(DIRECTIONS FOR THIS TASK): Count every line in the entries below that contains the word "board", and give only that number.

[Stored items]
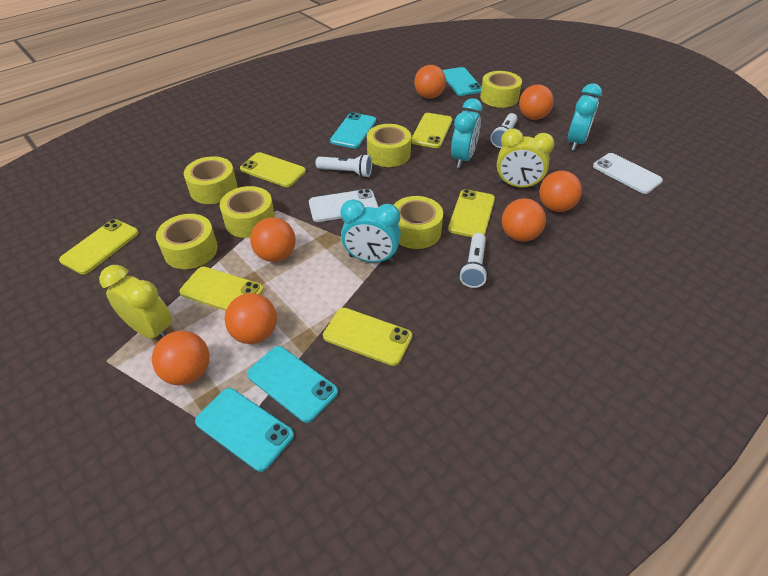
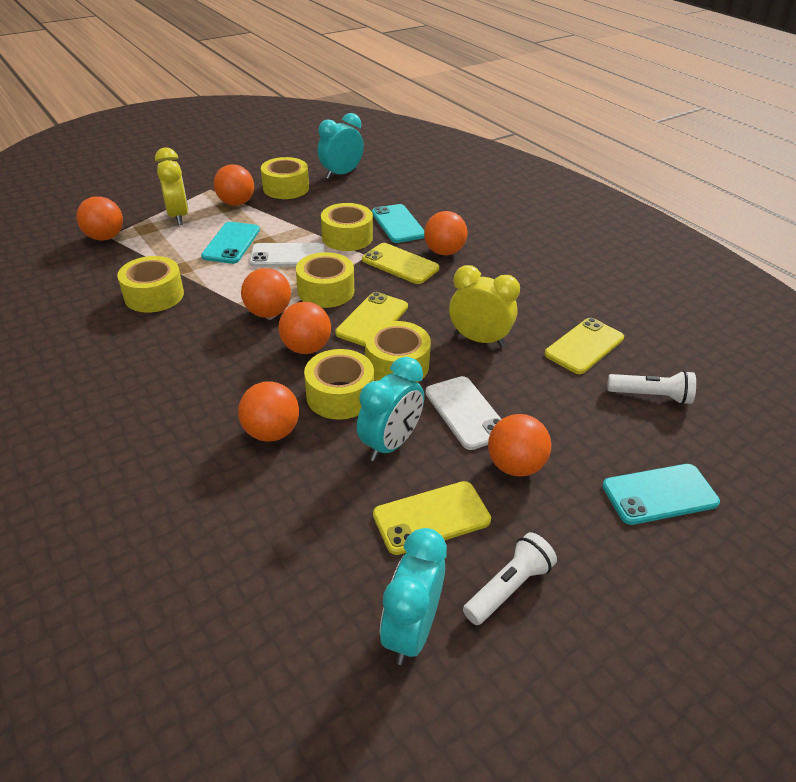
turquoise phone: 4 -> 3
white flashlight: 3 -> 2
yellow phone: 6 -> 4

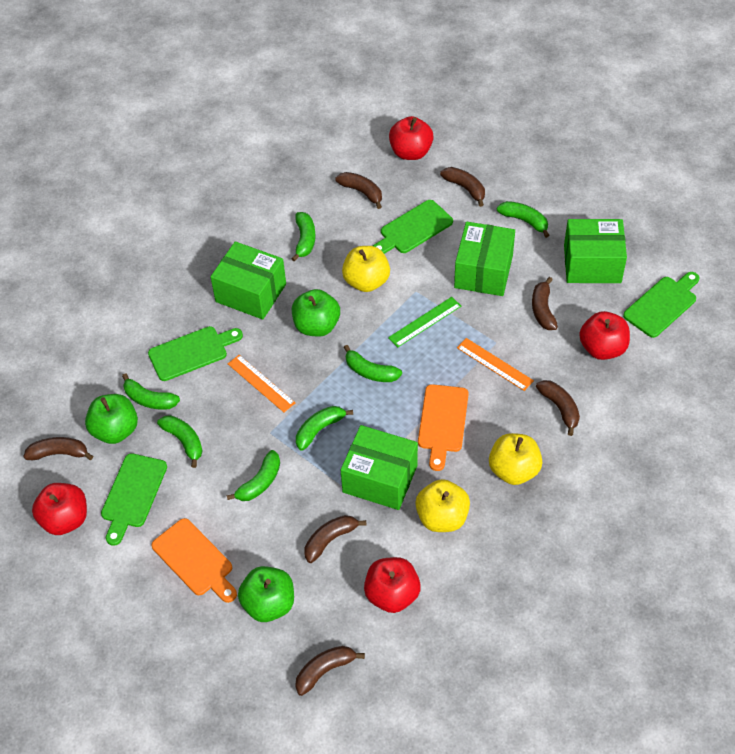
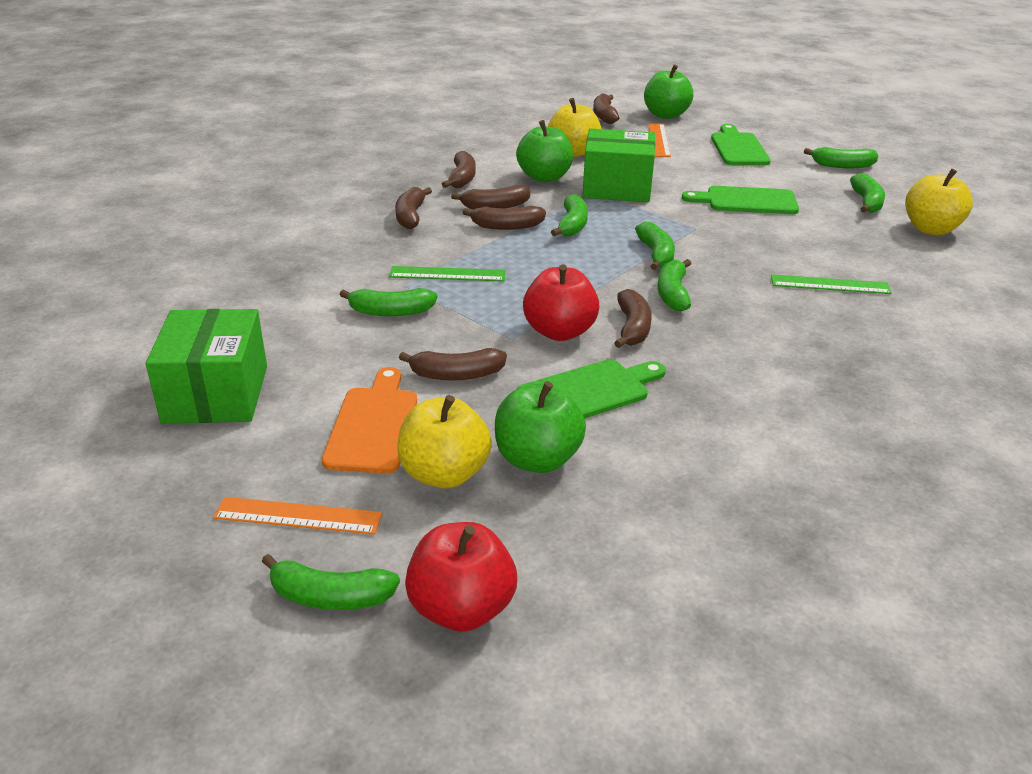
green box: 4 -> 2
green cutting board: 4 -> 3
green ruler: 1 -> 2
orange cutting board: 2 -> 1
red apple: 4 -> 2

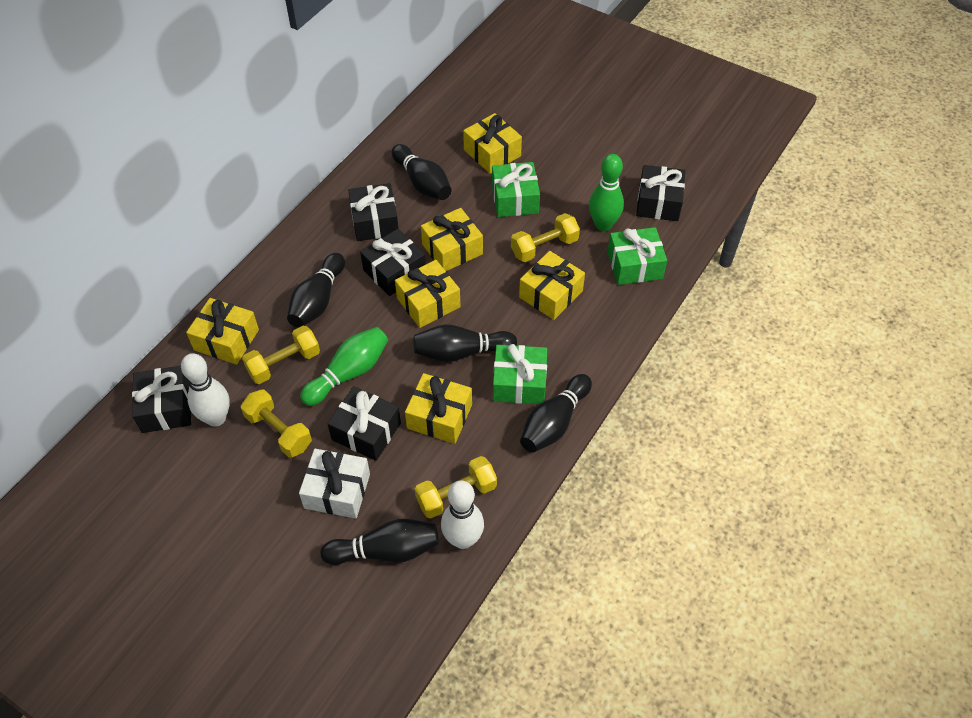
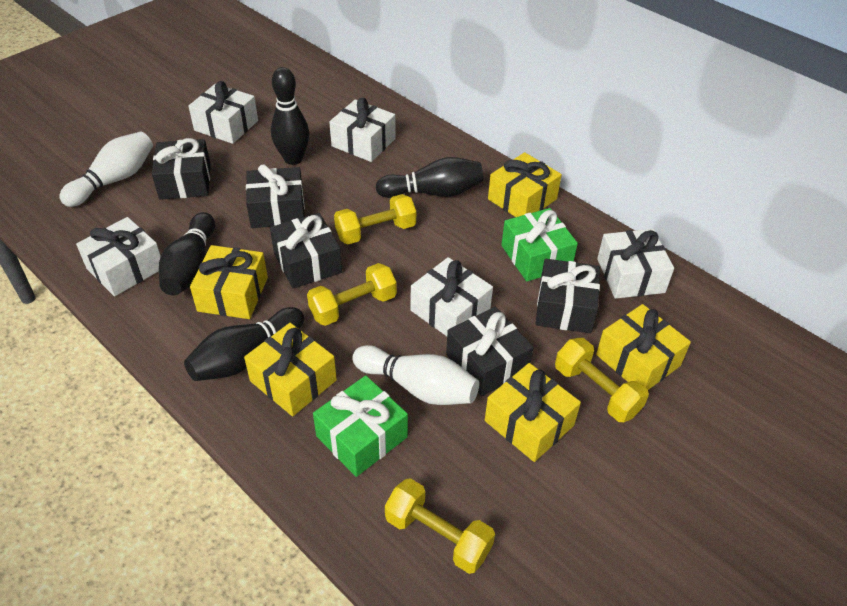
black bowling pin: 5 -> 4
green bowling pin: 2 -> 0
green gift: 3 -> 2
white gift: 1 -> 5
yellow gift: 6 -> 5

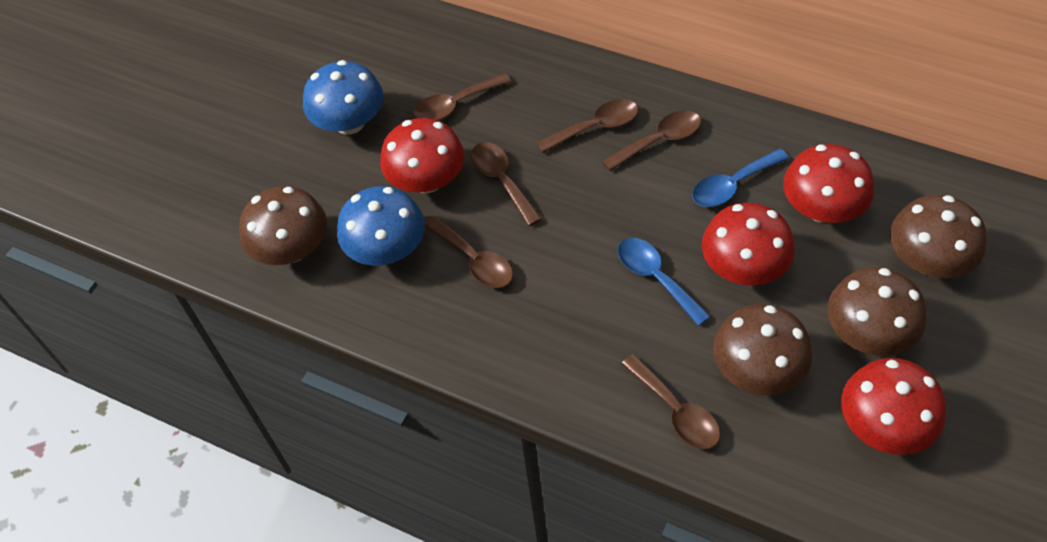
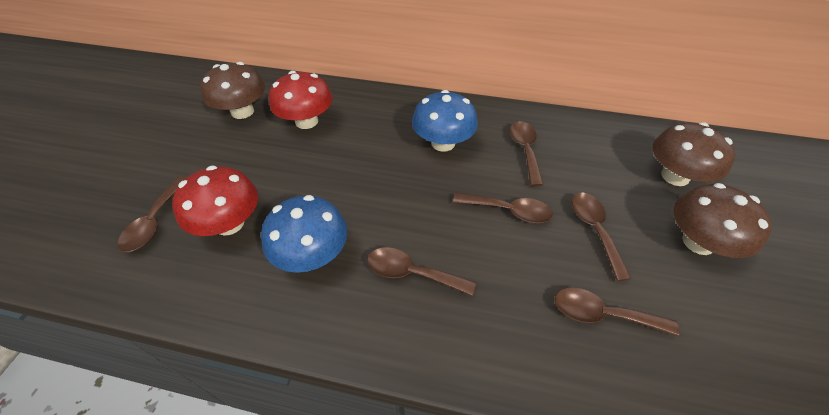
blue spoon: 2 -> 0
brown mushroom: 4 -> 3
red mushroom: 4 -> 2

(TASK RESPONSE): 2